:: About this task ::
With pictures excluded, retype exactly every line from the one containing "U1: ICM7555 -> NE555" to the end of the records below.

═══ Extracted material ═══

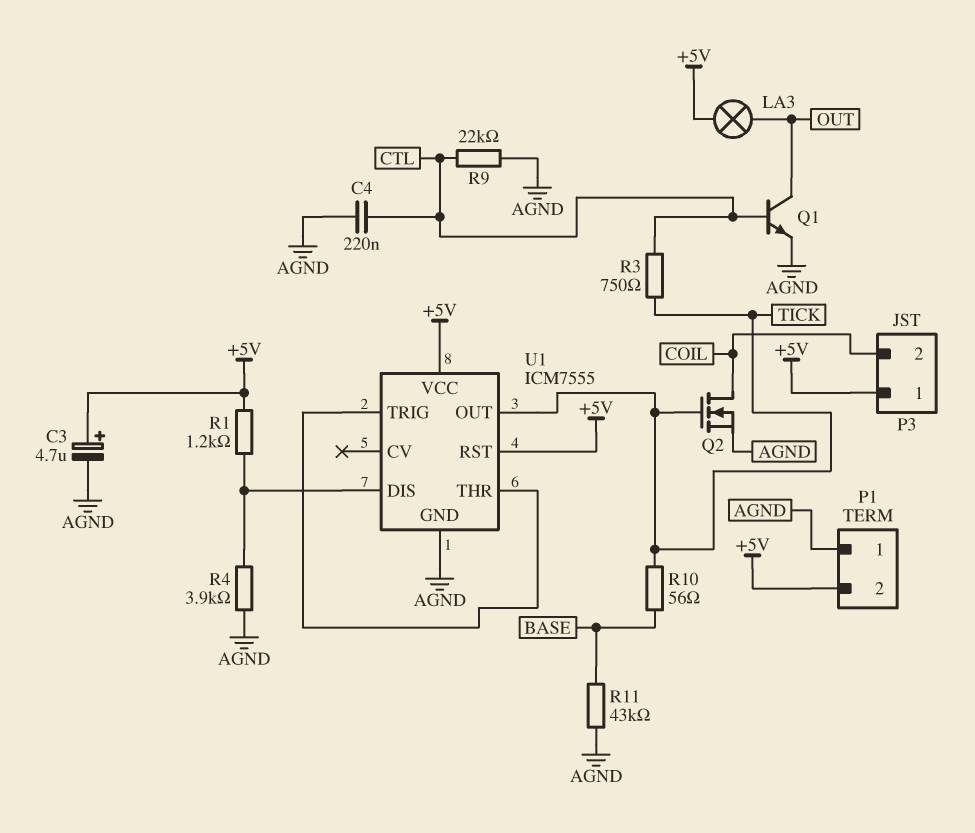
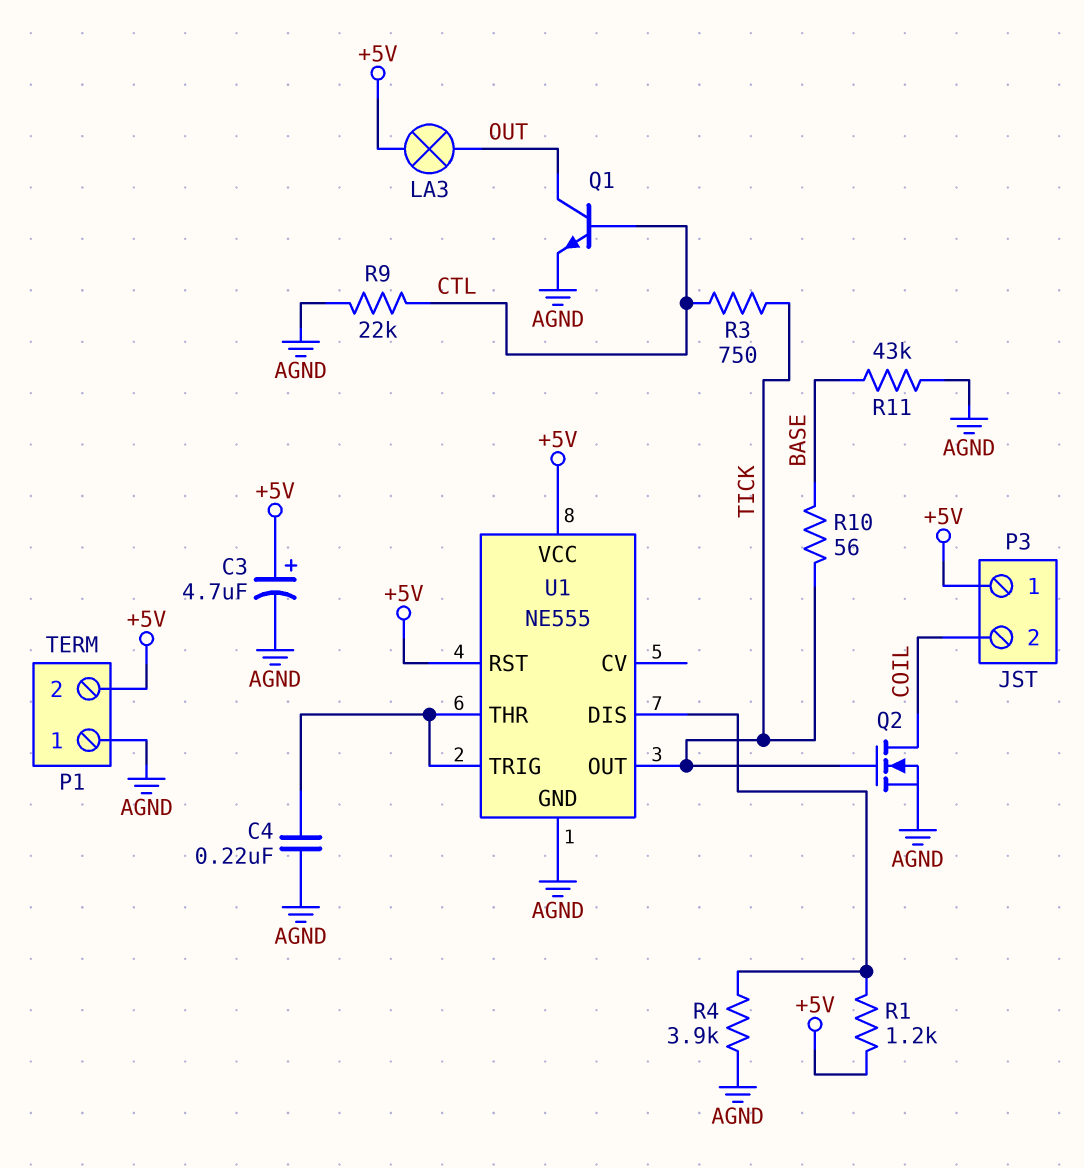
C4: 220nF (AGND, CTL) -> 220nF (AGND, U1/THR)
U1: ICM7555 -> NE555

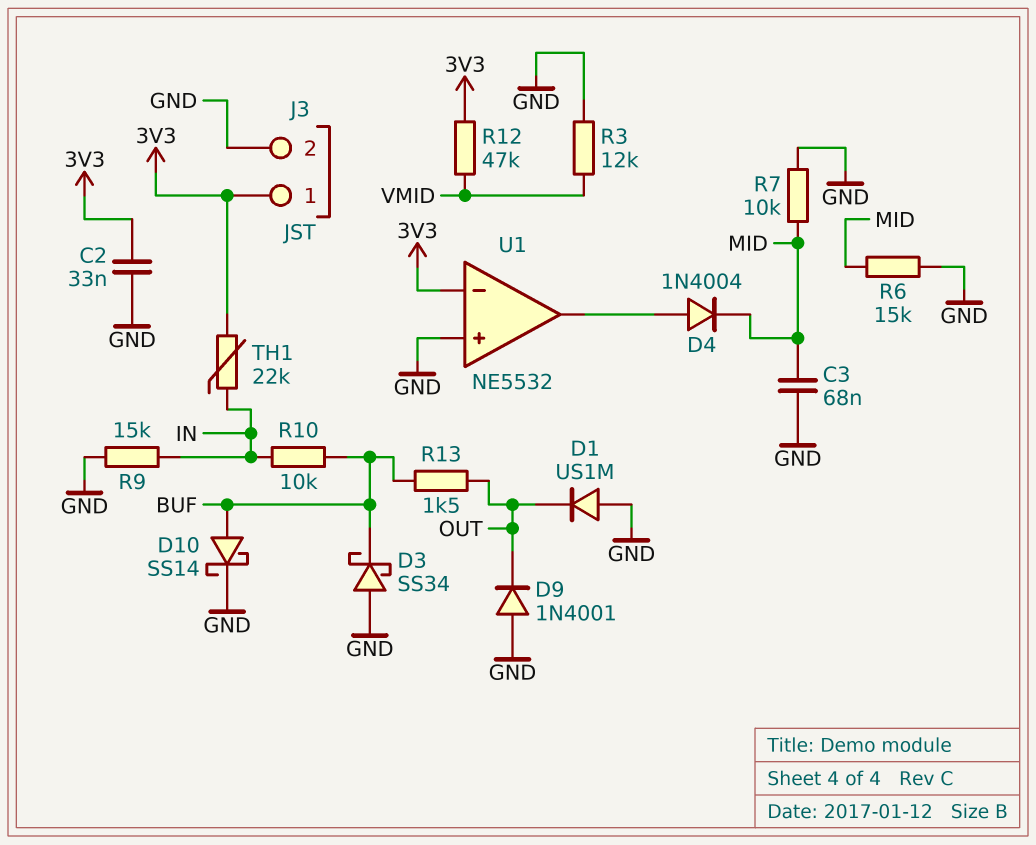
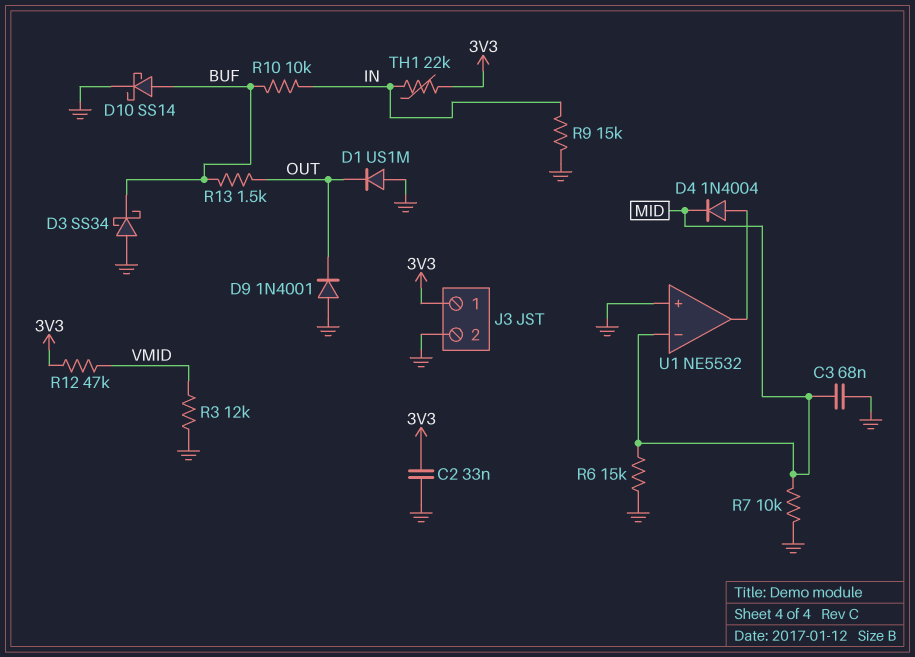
U1 pin in-: 3V3 -> MID

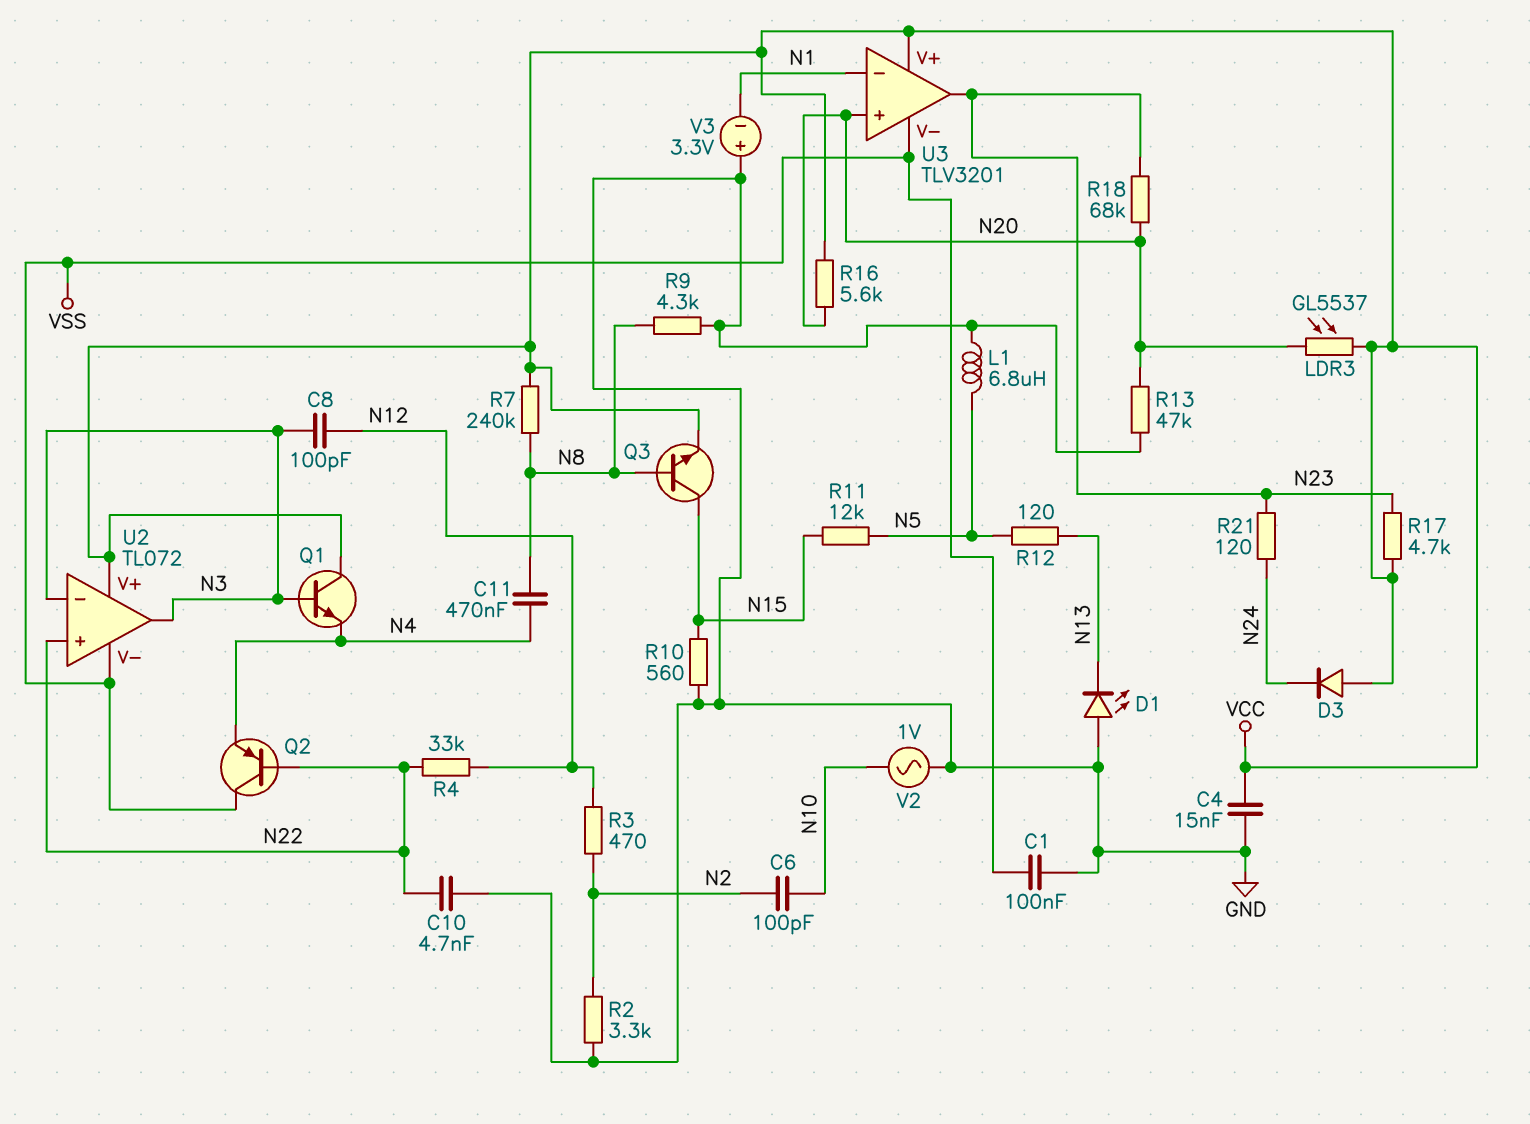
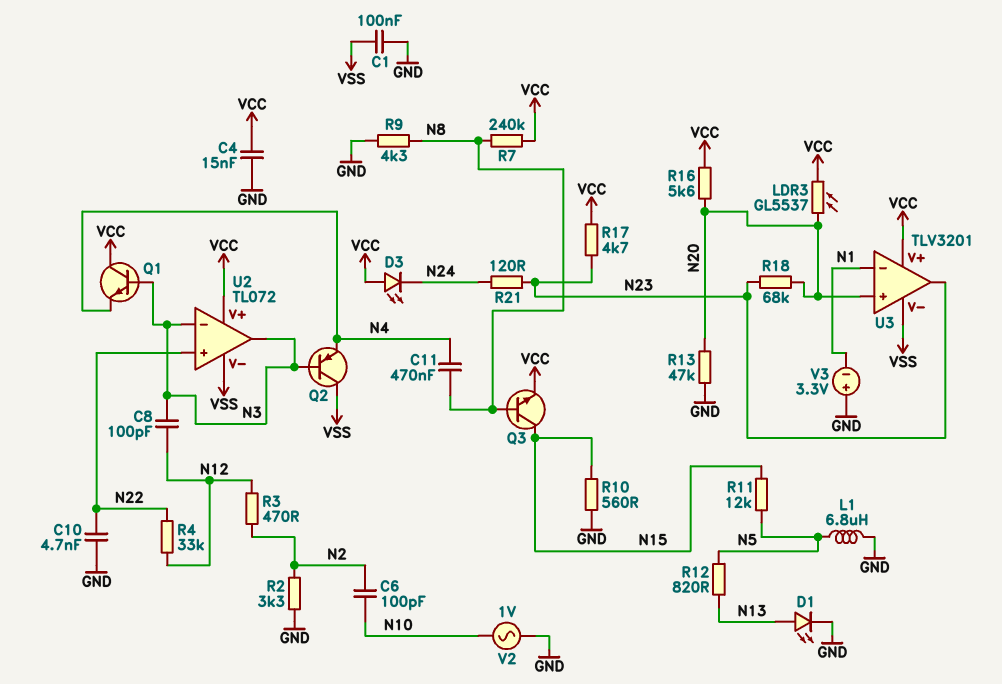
D1: LED (A GND, K N13) -> LED (A N13, K GND)
D3: diode (A VCC, K N24) -> LED (A VCC, K N24)
Q2: PNP (B N22, C VSS, E N4) -> PNP (B N3, C VSS, E N4)
R12: 120 (N5, N13) -> 820 (N5, N13)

═══

:: Exercise output ::
U1: ICM7555 -> NE555

U1 pin in-: 3V3 -> MID

D1: LED (A GND, K N13) -> LED (A N13, K GND)
D3: diode (A VCC, K N24) -> LED (A VCC, K N24)
Q2: PNP (B N22, C VSS, E N4) -> PNP (B N3, C VSS, E N4)
R12: 120 (N5, N13) -> 820 (N5, N13)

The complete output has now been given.